- **DATASET CONTENT**:
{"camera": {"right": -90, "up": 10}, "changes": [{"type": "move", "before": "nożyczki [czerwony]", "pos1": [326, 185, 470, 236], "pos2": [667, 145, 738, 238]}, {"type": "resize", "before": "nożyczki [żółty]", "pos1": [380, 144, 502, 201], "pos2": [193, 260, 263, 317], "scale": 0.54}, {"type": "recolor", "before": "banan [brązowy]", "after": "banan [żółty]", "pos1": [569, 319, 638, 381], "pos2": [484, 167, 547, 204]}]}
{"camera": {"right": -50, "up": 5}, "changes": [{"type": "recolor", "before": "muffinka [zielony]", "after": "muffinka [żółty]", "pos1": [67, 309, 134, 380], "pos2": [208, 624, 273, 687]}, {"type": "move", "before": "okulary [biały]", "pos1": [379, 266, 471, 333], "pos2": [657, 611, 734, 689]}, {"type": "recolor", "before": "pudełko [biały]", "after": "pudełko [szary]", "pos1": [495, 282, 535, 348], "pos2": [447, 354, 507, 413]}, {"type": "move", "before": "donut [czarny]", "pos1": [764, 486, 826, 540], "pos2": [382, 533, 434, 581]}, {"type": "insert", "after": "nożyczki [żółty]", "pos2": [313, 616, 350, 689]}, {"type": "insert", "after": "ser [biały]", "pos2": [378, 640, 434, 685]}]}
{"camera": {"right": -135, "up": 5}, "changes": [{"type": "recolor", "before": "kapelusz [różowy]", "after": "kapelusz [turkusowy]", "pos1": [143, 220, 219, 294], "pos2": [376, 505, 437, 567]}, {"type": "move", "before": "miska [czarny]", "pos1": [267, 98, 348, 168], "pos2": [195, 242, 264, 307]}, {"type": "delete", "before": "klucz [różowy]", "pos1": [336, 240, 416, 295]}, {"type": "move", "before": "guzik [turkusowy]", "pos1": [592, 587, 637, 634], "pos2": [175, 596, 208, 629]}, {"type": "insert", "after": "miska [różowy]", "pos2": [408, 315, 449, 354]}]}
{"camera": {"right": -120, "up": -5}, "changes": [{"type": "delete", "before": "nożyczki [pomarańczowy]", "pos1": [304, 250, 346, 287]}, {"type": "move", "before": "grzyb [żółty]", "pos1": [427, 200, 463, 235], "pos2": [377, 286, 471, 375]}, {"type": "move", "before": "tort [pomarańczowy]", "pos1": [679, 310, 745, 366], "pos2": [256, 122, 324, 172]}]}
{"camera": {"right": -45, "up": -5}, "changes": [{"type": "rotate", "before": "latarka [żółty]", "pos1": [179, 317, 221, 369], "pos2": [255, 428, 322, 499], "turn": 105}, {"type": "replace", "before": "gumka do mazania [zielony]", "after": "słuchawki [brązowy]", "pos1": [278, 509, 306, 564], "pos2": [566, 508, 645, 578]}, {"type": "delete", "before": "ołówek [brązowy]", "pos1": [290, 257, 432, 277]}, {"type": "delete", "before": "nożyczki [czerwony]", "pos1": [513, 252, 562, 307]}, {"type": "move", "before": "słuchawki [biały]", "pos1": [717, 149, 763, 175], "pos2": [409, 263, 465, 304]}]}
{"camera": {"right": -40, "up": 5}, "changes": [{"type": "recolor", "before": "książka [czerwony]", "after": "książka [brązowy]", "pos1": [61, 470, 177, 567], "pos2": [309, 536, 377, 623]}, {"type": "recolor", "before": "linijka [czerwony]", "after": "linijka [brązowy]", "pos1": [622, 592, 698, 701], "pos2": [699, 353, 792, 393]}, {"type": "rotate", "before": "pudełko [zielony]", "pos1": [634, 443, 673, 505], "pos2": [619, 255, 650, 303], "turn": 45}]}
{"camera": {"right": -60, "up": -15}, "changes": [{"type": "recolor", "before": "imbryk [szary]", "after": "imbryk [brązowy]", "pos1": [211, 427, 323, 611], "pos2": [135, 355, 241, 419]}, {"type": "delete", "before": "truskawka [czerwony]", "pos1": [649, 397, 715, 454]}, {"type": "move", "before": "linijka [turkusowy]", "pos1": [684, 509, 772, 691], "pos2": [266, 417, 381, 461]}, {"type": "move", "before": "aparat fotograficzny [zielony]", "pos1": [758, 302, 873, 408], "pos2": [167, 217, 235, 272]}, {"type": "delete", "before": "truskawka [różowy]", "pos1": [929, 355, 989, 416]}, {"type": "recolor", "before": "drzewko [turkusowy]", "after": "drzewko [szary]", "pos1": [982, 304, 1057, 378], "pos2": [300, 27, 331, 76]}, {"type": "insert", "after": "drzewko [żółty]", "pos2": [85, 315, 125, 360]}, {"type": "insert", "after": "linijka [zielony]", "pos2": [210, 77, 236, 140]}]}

- **EXERCISE DETAILS**: Copy every line of the listing, exact to the last character.

- **EXERCISE ANSWER**:
{"camera": {"right": -90, "up": 10}, "changes": [{"type": "move", "before": "nożyczki [czerwony]", "pos1": [326, 185, 470, 236], "pos2": [667, 145, 738, 238]}, {"type": "resize", "before": "nożyczki [żółty]", "pos1": [380, 144, 502, 201], "pos2": [193, 260, 263, 317], "scale": 0.54}, {"type": "recolor", "before": "banan [brązowy]", "after": "banan [żółty]", "pos1": [569, 319, 638, 381], "pos2": [484, 167, 547, 204]}]}
{"camera": {"right": -50, "up": 5}, "changes": [{"type": "recolor", "before": "muffinka [zielony]", "after": "muffinka [żółty]", "pos1": [67, 309, 134, 380], "pos2": [208, 624, 273, 687]}, {"type": "move", "before": "okulary [biały]", "pos1": [379, 266, 471, 333], "pos2": [657, 611, 734, 689]}, {"type": "recolor", "before": "pudełko [biały]", "after": "pudełko [szary]", "pos1": [495, 282, 535, 348], "pos2": [447, 354, 507, 413]}, {"type": "move", "before": "donut [czarny]", "pos1": [764, 486, 826, 540], "pos2": [382, 533, 434, 581]}, {"type": "insert", "after": "nożyczki [żółty]", "pos2": [313, 616, 350, 689]}, {"type": "insert", "after": "ser [biały]", "pos2": [378, 640, 434, 685]}]}
{"camera": {"right": -135, "up": 5}, "changes": [{"type": "recolor", "before": "kapelusz [różowy]", "after": "kapelusz [turkusowy]", "pos1": [143, 220, 219, 294], "pos2": [376, 505, 437, 567]}, {"type": "move", "before": "miska [czarny]", "pos1": [267, 98, 348, 168], "pos2": [195, 242, 264, 307]}, {"type": "delete", "before": "klucz [różowy]", "pos1": [336, 240, 416, 295]}, {"type": "move", "before": "guzik [turkusowy]", "pos1": [592, 587, 637, 634], "pos2": [175, 596, 208, 629]}, {"type": "insert", "after": "miska [różowy]", "pos2": [408, 315, 449, 354]}]}
{"camera": {"right": -120, "up": -5}, "changes": [{"type": "delete", "before": "nożyczki [pomarańczowy]", "pos1": [304, 250, 346, 287]}, {"type": "move", "before": "grzyb [żółty]", "pos1": [427, 200, 463, 235], "pos2": [377, 286, 471, 375]}, {"type": "move", "before": "tort [pomarańczowy]", "pos1": [679, 310, 745, 366], "pos2": [256, 122, 324, 172]}]}
{"camera": {"right": -45, "up": -5}, "changes": [{"type": "rotate", "before": "latarka [żółty]", "pos1": [179, 317, 221, 369], "pos2": [255, 428, 322, 499], "turn": 105}, {"type": "replace", "before": "gumka do mazania [zielony]", "after": "słuchawki [brązowy]", "pos1": [278, 509, 306, 564], "pos2": [566, 508, 645, 578]}, {"type": "delete", "before": "ołówek [brązowy]", "pos1": [290, 257, 432, 277]}, {"type": "delete", "before": "nożyczki [czerwony]", "pos1": [513, 252, 562, 307]}, {"type": "move", "before": "słuchawki [biały]", "pos1": [717, 149, 763, 175], "pos2": [409, 263, 465, 304]}]}
{"camera": {"right": -40, "up": 5}, "changes": [{"type": "recolor", "before": "książka [czerwony]", "after": "książka [brązowy]", "pos1": [61, 470, 177, 567], "pos2": [309, 536, 377, 623]}, {"type": "recolor", "before": "linijka [czerwony]", "after": "linijka [brązowy]", "pos1": [622, 592, 698, 701], "pos2": [699, 353, 792, 393]}, {"type": "rotate", "before": "pudełko [zielony]", "pos1": [634, 443, 673, 505], "pos2": [619, 255, 650, 303], "turn": 45}]}
{"camera": {"right": -60, "up": -15}, "changes": [{"type": "recolor", "before": "imbryk [szary]", "after": "imbryk [brązowy]", "pos1": [211, 427, 323, 611], "pos2": [135, 355, 241, 419]}, {"type": "delete", "before": "truskawka [czerwony]", "pos1": [649, 397, 715, 454]}, {"type": "move", "before": "linijka [turkusowy]", "pos1": [684, 509, 772, 691], "pos2": [266, 417, 381, 461]}, {"type": "move", "before": "aparat fotograficzny [zielony]", "pos1": [758, 302, 873, 408], "pos2": [167, 217, 235, 272]}, {"type": "delete", "before": "truskawka [różowy]", "pos1": [929, 355, 989, 416]}, {"type": "recolor", "before": "drzewko [turkusowy]", "after": "drzewko [szary]", "pos1": [982, 304, 1057, 378], "pos2": [300, 27, 331, 76]}, {"type": "insert", "after": "drzewko [żółty]", "pos2": [85, 315, 125, 360]}, {"type": "insert", "after": "linijka [zielony]", "pos2": [210, 77, 236, 140]}]}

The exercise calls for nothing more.